» Assigned task
A faithful, complete transcript of the entries below, without pictures, should be returned.

» Entries provided
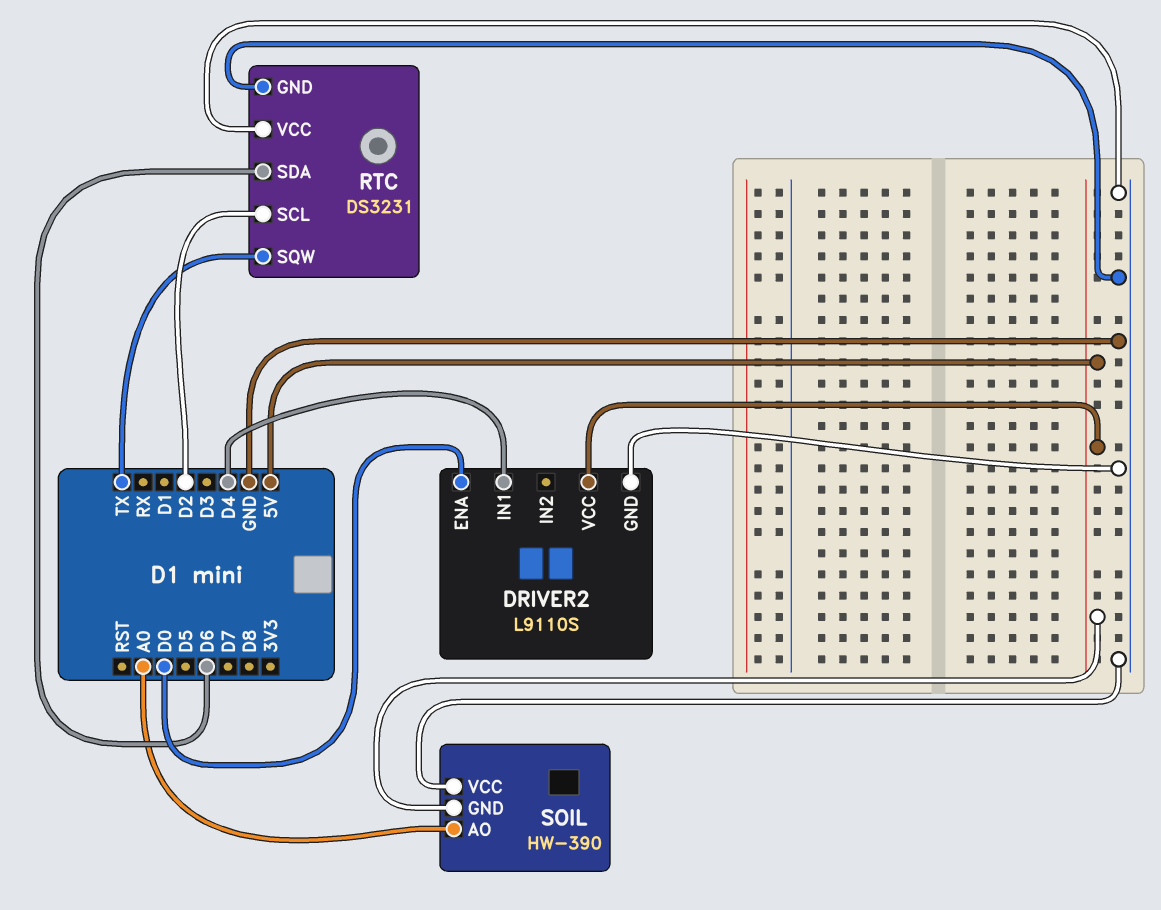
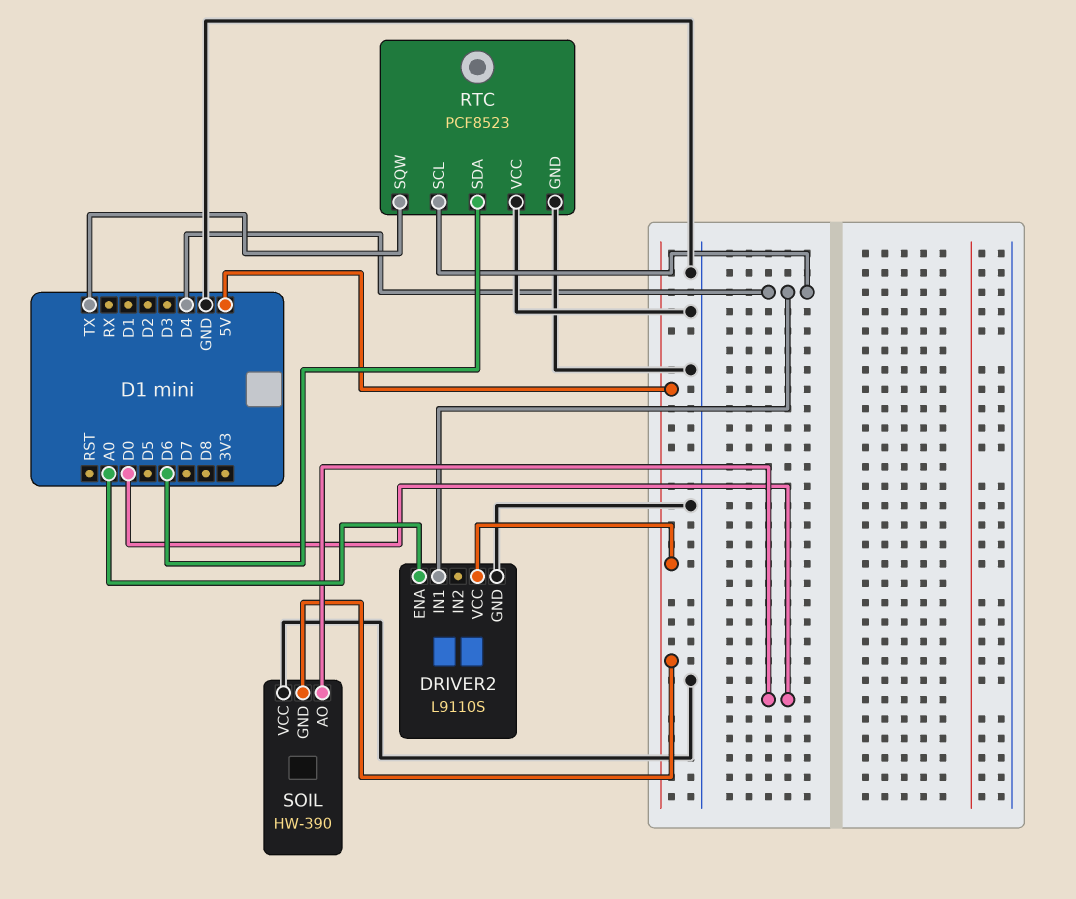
DRIVER2 pin ENA: D0 -> A0
RTC: DS3231 -> PCF8523
RTC pin SCL: D2 -> D4
SOIL pin AO: A0 -> D0

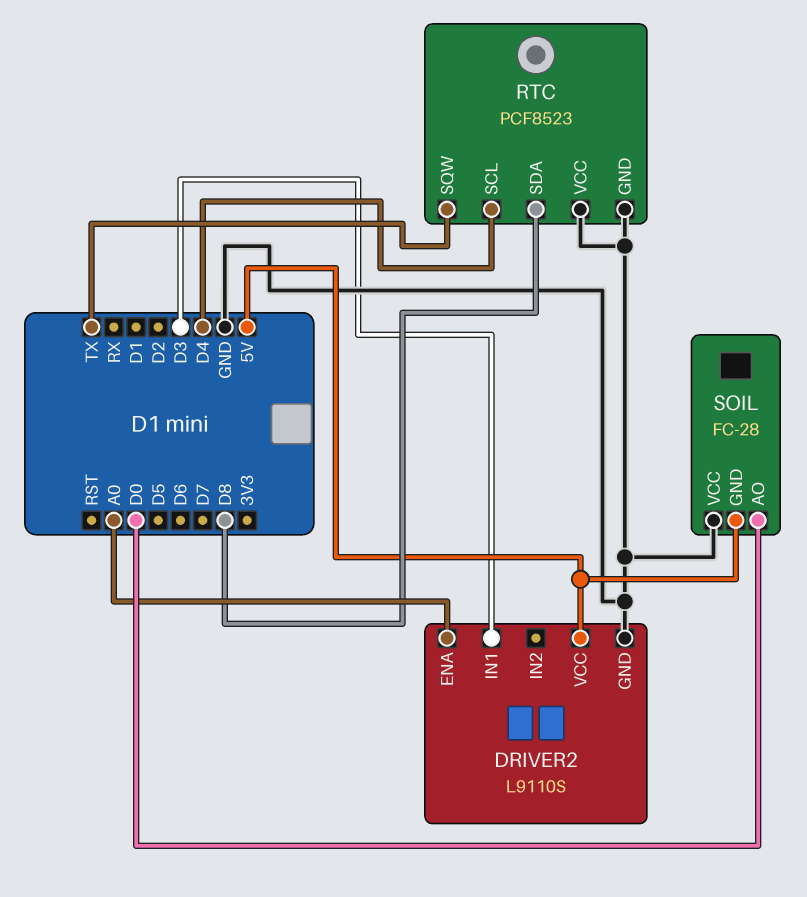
DRIVER2 pin IN1: D4 -> D3
RTC pin SDA: D6 -> D8
SOIL: HW-390 -> FC-28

» Output below
DRIVER2 pin ENA: D0 -> A0
RTC: DS3231 -> PCF8523
RTC pin SCL: D2 -> D4
SOIL pin AO: A0 -> D0

DRIVER2 pin IN1: D4 -> D3
RTC pin SDA: D6 -> D8
SOIL: HW-390 -> FC-28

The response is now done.